=== Study material ===

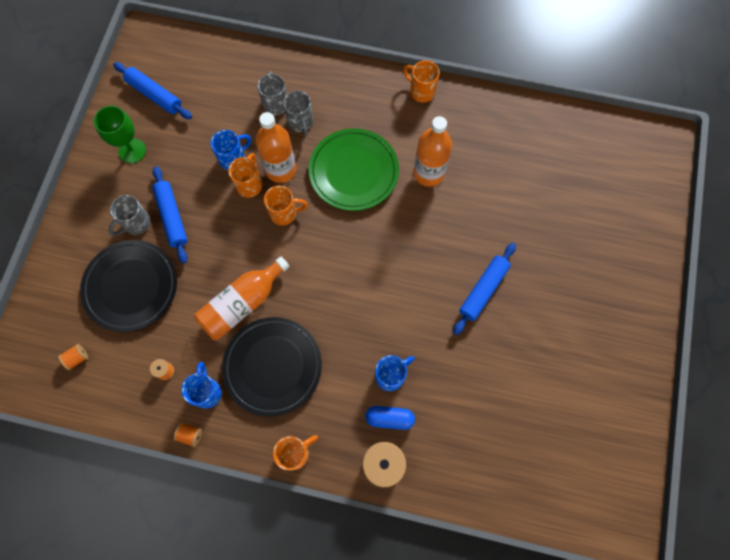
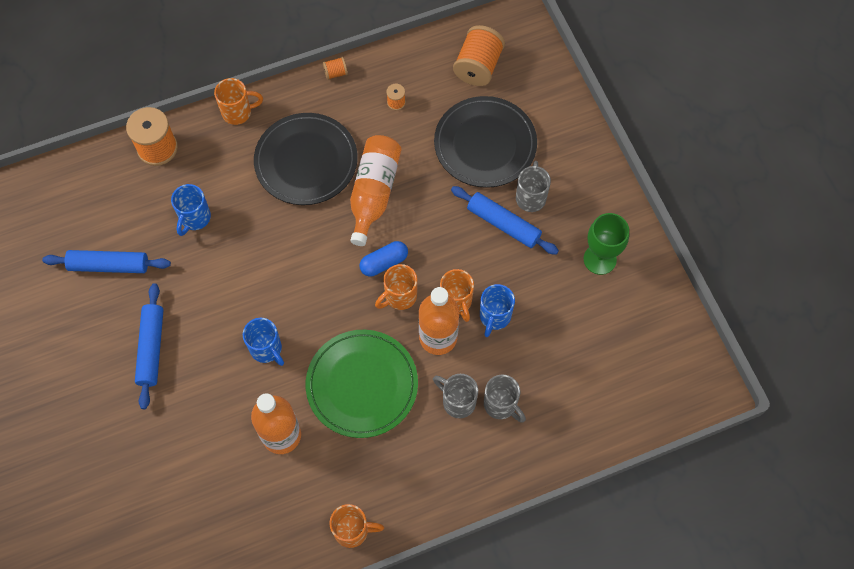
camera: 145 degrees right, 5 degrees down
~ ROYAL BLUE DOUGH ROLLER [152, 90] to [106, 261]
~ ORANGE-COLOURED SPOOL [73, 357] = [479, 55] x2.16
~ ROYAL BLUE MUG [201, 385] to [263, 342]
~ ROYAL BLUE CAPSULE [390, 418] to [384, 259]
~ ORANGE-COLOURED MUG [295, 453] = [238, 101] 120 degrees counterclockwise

===

▶ **What to do**:
In the copy, include every record exactly and no pictures at all.

▶ **Exercise result**:
camera: 145 degrees right, 5 degrees down
~ ROYAL BLUE DOUGH ROLLER [152, 90] to [106, 261]
~ ORANGE-COLOURED SPOOL [73, 357] = [479, 55] x2.16
~ ROYAL BLUE MUG [201, 385] to [263, 342]
~ ROYAL BLUE CAPSULE [390, 418] to [384, 259]
~ ORANGE-COLOURED MUG [295, 453] = [238, 101] 120 degrees counterclockwise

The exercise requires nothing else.